*YOUR ASSIGNMENT*
Read through the records below and copy each line that uses the word "none".

(INFORMATION SUPPLIED begins)

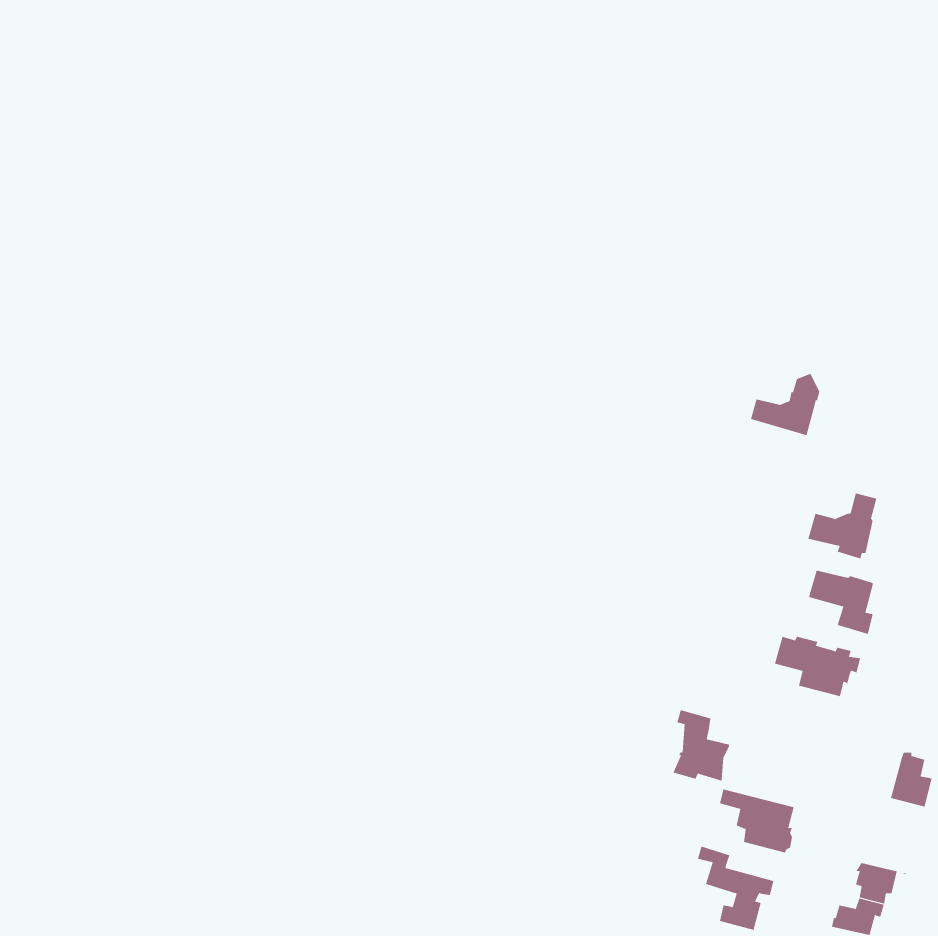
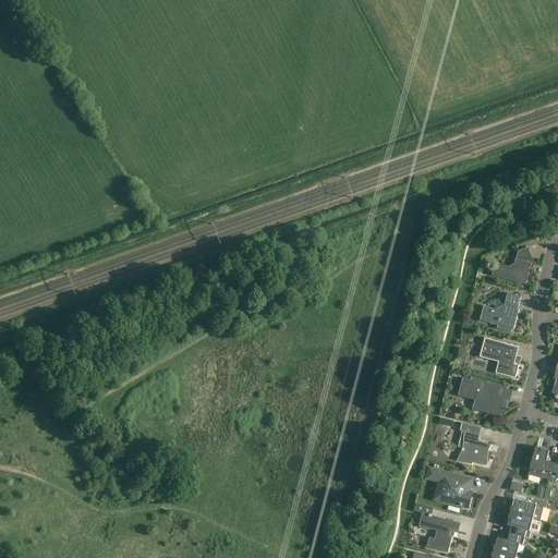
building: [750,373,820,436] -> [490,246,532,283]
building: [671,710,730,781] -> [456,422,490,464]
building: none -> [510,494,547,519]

(INFORMATION SUPPLIED ends)
(INFORMATION SUPPLIED begins)

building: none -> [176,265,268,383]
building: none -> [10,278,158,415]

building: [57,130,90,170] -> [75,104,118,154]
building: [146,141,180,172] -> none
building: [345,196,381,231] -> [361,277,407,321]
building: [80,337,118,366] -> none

(INFORMATION SUPPLIED ends)

*EXERCISE ANSWER*
building: none -> [510,494,547,519]
building: none -> [176,265,268,383]
building: none -> [10,278,158,415]
building: [146,141,180,172] -> none
building: [80,337,118,366] -> none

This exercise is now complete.